Problem statement
Repeat, without any change, the entries presented below.

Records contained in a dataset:
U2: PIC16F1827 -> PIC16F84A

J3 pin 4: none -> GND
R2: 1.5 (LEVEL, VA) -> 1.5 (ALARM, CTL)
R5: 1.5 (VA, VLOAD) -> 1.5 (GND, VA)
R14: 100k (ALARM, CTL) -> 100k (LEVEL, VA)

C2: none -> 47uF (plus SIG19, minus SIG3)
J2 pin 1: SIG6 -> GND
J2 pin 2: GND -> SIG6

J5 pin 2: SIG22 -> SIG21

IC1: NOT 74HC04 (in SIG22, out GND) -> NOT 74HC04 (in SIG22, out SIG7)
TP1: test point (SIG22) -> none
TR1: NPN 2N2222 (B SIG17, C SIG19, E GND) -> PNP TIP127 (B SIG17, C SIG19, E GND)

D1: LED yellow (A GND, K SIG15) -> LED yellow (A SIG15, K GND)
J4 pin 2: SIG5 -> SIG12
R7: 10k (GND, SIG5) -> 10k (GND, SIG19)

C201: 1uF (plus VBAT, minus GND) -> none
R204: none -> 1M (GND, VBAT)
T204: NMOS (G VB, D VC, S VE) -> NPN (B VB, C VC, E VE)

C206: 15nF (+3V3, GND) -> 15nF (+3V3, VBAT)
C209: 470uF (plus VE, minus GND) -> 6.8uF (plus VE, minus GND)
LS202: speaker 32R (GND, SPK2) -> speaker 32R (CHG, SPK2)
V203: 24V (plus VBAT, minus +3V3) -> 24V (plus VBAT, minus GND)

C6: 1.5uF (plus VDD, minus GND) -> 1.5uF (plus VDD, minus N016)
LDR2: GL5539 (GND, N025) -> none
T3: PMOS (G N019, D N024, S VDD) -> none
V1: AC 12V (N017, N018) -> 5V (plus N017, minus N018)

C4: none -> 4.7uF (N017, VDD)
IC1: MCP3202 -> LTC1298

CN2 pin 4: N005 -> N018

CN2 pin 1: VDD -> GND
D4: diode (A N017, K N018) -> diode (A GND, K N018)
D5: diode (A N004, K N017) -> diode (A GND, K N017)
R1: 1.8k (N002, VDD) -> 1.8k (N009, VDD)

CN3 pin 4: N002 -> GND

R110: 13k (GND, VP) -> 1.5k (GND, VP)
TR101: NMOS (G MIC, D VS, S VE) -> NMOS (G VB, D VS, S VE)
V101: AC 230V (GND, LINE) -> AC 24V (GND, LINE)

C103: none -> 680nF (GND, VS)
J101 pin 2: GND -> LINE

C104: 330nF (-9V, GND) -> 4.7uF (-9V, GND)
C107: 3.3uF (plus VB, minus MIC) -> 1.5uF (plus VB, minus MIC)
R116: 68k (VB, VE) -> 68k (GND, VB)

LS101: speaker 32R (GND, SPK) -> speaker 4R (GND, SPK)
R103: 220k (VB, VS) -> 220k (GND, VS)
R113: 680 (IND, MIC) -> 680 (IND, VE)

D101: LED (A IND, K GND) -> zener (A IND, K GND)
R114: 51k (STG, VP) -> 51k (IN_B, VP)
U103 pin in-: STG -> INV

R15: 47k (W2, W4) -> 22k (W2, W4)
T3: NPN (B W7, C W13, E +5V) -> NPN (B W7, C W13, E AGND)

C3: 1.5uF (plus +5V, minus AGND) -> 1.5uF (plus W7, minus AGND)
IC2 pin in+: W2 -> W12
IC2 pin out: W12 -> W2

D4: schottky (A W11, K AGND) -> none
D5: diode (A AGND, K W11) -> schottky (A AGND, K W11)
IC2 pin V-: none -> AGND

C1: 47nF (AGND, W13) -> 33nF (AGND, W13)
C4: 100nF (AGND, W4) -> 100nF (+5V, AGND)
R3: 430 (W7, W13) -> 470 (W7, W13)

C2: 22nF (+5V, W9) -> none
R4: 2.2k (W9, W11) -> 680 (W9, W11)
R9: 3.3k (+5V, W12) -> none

Answer to the exercise
U2: PIC16F1827 -> PIC16F84A

J3 pin 4: none -> GND
R2: 1.5 (LEVEL, VA) -> 1.5 (ALARM, CTL)
R5: 1.5 (VA, VLOAD) -> 1.5 (GND, VA)
R14: 100k (ALARM, CTL) -> 100k (LEVEL, VA)

C2: none -> 47uF (plus SIG19, minus SIG3)
J2 pin 1: SIG6 -> GND
J2 pin 2: GND -> SIG6

J5 pin 2: SIG22 -> SIG21

IC1: NOT 74HC04 (in SIG22, out GND) -> NOT 74HC04 (in SIG22, out SIG7)
TP1: test point (SIG22) -> none
TR1: NPN 2N2222 (B SIG17, C SIG19, E GND) -> PNP TIP127 (B SIG17, C SIG19, E GND)

D1: LED yellow (A GND, K SIG15) -> LED yellow (A SIG15, K GND)
J4 pin 2: SIG5 -> SIG12
R7: 10k (GND, SIG5) -> 10k (GND, SIG19)

C201: 1uF (plus VBAT, minus GND) -> none
R204: none -> 1M (GND, VBAT)
T204: NMOS (G VB, D VC, S VE) -> NPN (B VB, C VC, E VE)

C206: 15nF (+3V3, GND) -> 15nF (+3V3, VBAT)
C209: 470uF (plus VE, minus GND) -> 6.8uF (plus VE, minus GND)
LS202: speaker 32R (GND, SPK2) -> speaker 32R (CHG, SPK2)
V203: 24V (plus VBAT, minus +3V3) -> 24V (plus VBAT, minus GND)

C6: 1.5uF (plus VDD, minus GND) -> 1.5uF (plus VDD, minus N016)
LDR2: GL5539 (GND, N025) -> none
T3: PMOS (G N019, D N024, S VDD) -> none
V1: AC 12V (N017, N018) -> 5V (plus N017, minus N018)

C4: none -> 4.7uF (N017, VDD)
IC1: MCP3202 -> LTC1298

CN2 pin 4: N005 -> N018

CN2 pin 1: VDD -> GND
D4: diode (A N017, K N018) -> diode (A GND, K N018)
D5: diode (A N004, K N017) -> diode (A GND, K N017)
R1: 1.8k (N002, VDD) -> 1.8k (N009, VDD)

CN3 pin 4: N002 -> GND

R110: 13k (GND, VP) -> 1.5k (GND, VP)
TR101: NMOS (G MIC, D VS, S VE) -> NMOS (G VB, D VS, S VE)
V101: AC 230V (GND, LINE) -> AC 24V (GND, LINE)

C103: none -> 680nF (GND, VS)
J101 pin 2: GND -> LINE

C104: 330nF (-9V, GND) -> 4.7uF (-9V, GND)
C107: 3.3uF (plus VB, minus MIC) -> 1.5uF (plus VB, minus MIC)
R116: 68k (VB, VE) -> 68k (GND, VB)

LS101: speaker 32R (GND, SPK) -> speaker 4R (GND, SPK)
R103: 220k (VB, VS) -> 220k (GND, VS)
R113: 680 (IND, MIC) -> 680 (IND, VE)

D101: LED (A IND, K GND) -> zener (A IND, K GND)
R114: 51k (STG, VP) -> 51k (IN_B, VP)
U103 pin in-: STG -> INV

R15: 47k (W2, W4) -> 22k (W2, W4)
T3: NPN (B W7, C W13, E +5V) -> NPN (B W7, C W13, E AGND)

C3: 1.5uF (plus +5V, minus AGND) -> 1.5uF (plus W7, minus AGND)
IC2 pin in+: W2 -> W12
IC2 pin out: W12 -> W2

D4: schottky (A W11, K AGND) -> none
D5: diode (A AGND, K W11) -> schottky (A AGND, K W11)
IC2 pin V-: none -> AGND

C1: 47nF (AGND, W13) -> 33nF (AGND, W13)
C4: 100nF (AGND, W4) -> 100nF (+5V, AGND)
R3: 430 (W7, W13) -> 470 (W7, W13)

C2: 22nF (+5V, W9) -> none
R4: 2.2k (W9, W11) -> 680 (W9, W11)
R9: 3.3k (+5V, W12) -> none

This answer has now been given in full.